Difference listings:
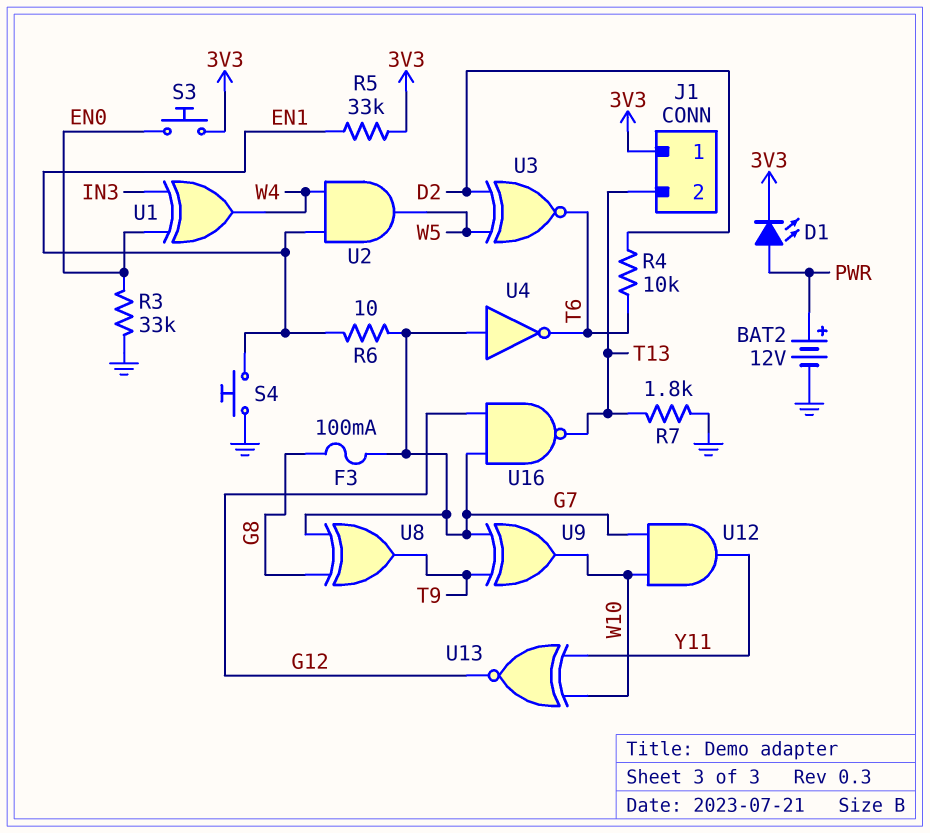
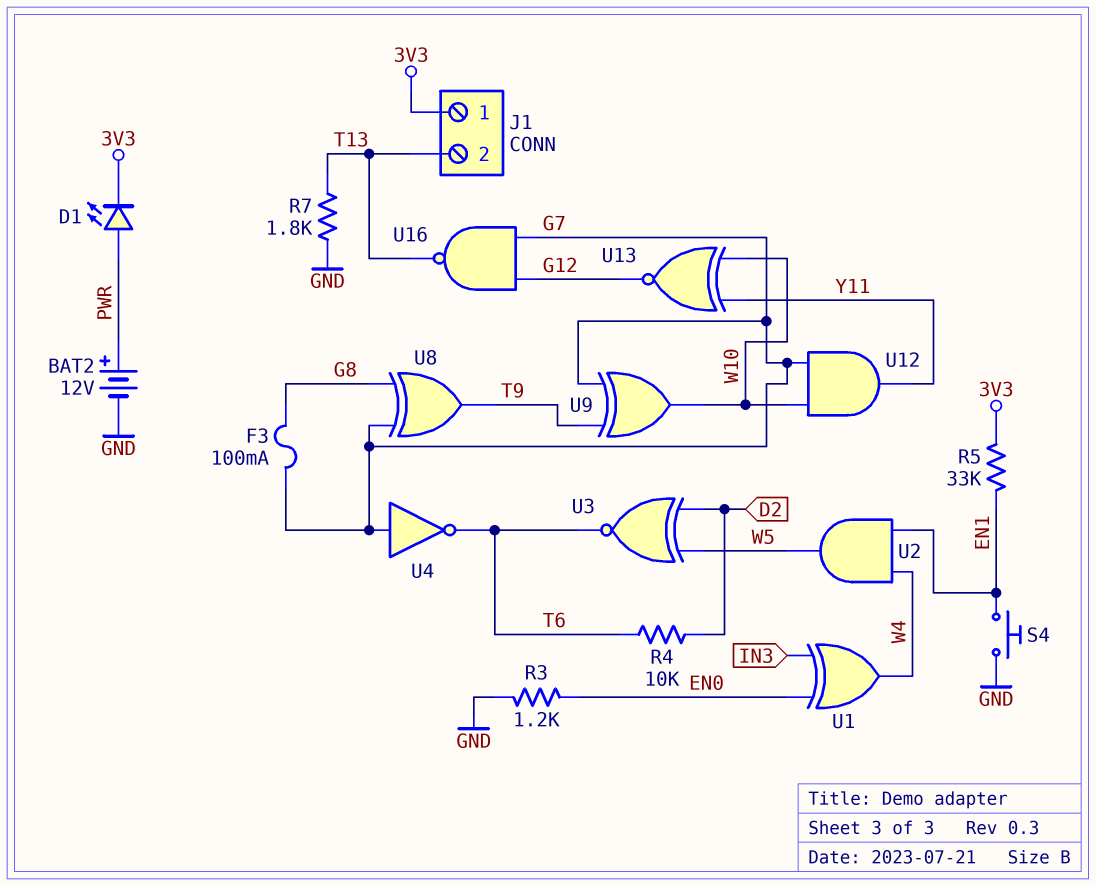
R3: 33k (EN0, GND) -> 1.2k (EN0, GND)
R6: 10 (EN1, G7) -> none
S3: button (3V3, EN0) -> none

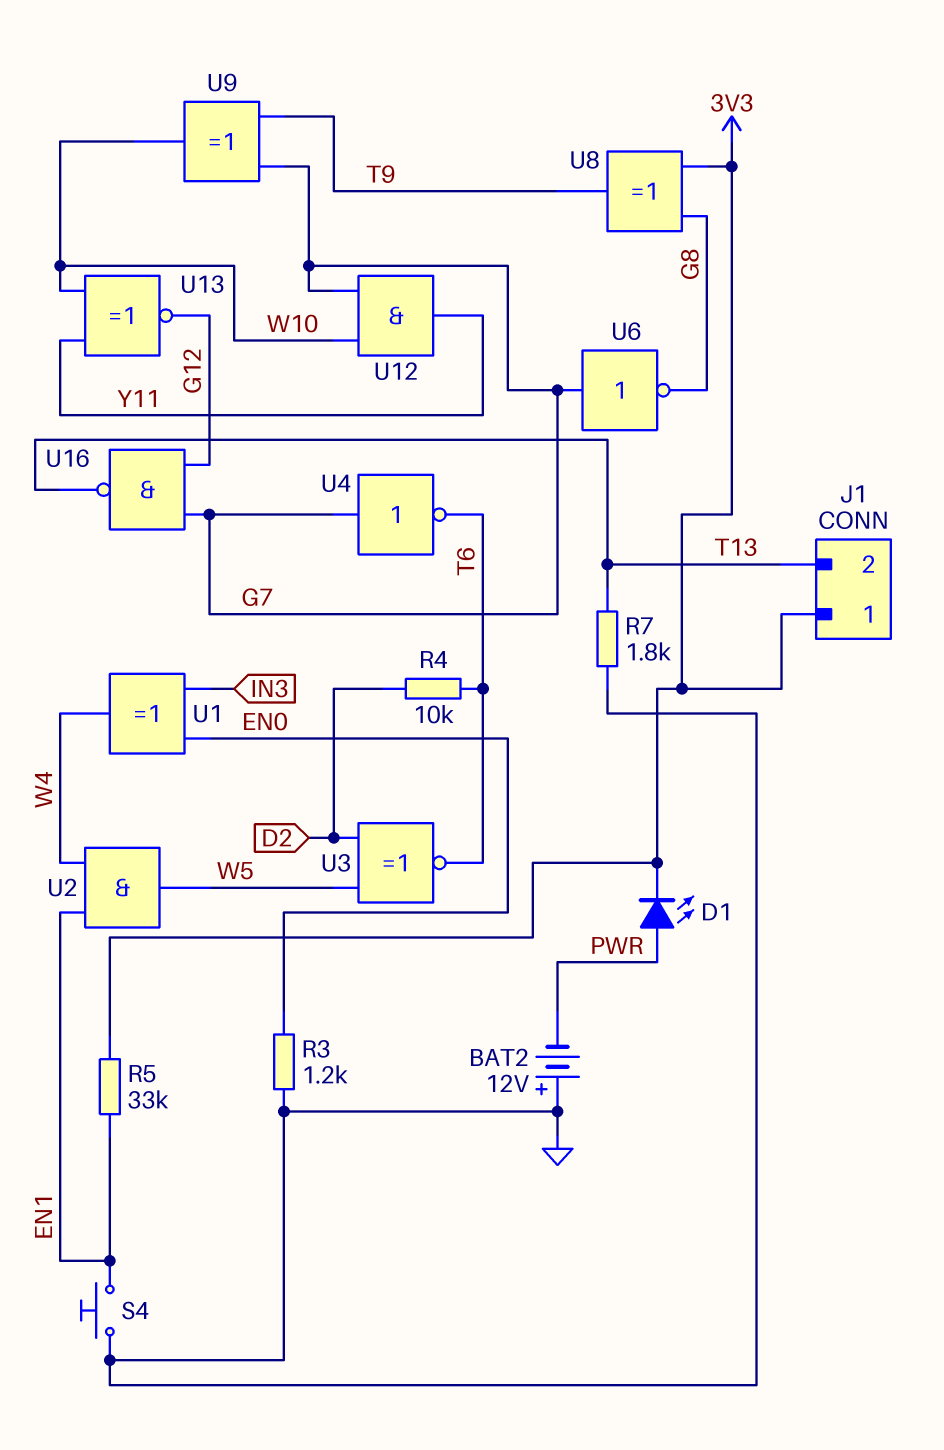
BAT2: 12V (plus PWR, minus GND) -> 12V (plus GND, minus PWR)
F3: 100mA (G7, G8) -> none
U6: none -> NOT (in G7, out G8)
U8: XOR (in G7, in G8, out T9) -> XOR (in 3V3, in G8, out T9)

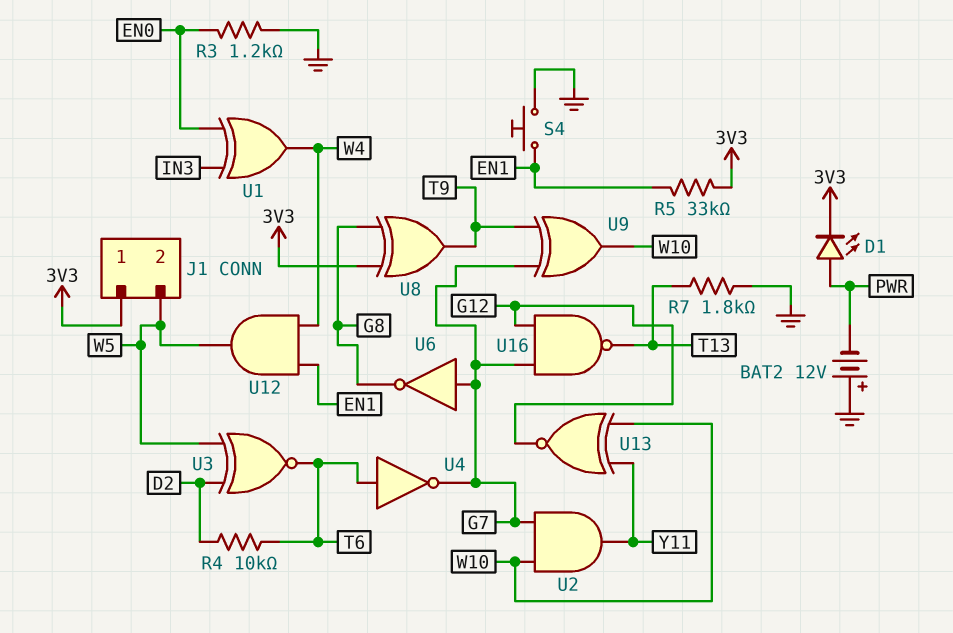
J1 pin 2: T13 -> W5
U2: AND (in EN1, in W4, out W5) -> AND (in G7, in W10, out Y11)
U4: NOT (in G7, out T6) -> NOT (in T6, out G7)
U12: AND (in G7, in W10, out Y11) -> AND (in EN1, in W4, out W5)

Try it:
Reproduce every line of the data above, exactly as it stands, but not the pictures.

Answer box:
R3: 33k (EN0, GND) -> 1.2k (EN0, GND)
R6: 10 (EN1, G7) -> none
S3: button (3V3, EN0) -> none

BAT2: 12V (plus PWR, minus GND) -> 12V (plus GND, minus PWR)
F3: 100mA (G7, G8) -> none
U6: none -> NOT (in G7, out G8)
U8: XOR (in G7, in G8, out T9) -> XOR (in 3V3, in G8, out T9)

J1 pin 2: T13 -> W5
U2: AND (in EN1, in W4, out W5) -> AND (in G7, in W10, out Y11)
U4: NOT (in G7, out T6) -> NOT (in T6, out G7)
U12: AND (in G7, in W10, out Y11) -> AND (in EN1, in W4, out W5)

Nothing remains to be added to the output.